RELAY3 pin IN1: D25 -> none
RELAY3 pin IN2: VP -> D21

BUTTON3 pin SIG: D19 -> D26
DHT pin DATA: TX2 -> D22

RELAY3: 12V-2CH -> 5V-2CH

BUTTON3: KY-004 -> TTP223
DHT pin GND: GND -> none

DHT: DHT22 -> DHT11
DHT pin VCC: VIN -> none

================

**Try it**
All the lines above should be written out once more, exactly.

**Answer below**
RELAY3 pin IN1: D25 -> none
RELAY3 pin IN2: VP -> D21

BUTTON3 pin SIG: D19 -> D26
DHT pin DATA: TX2 -> D22

RELAY3: 12V-2CH -> 5V-2CH

BUTTON3: KY-004 -> TTP223
DHT pin GND: GND -> none

DHT: DHT22 -> DHT11
DHT pin VCC: VIN -> none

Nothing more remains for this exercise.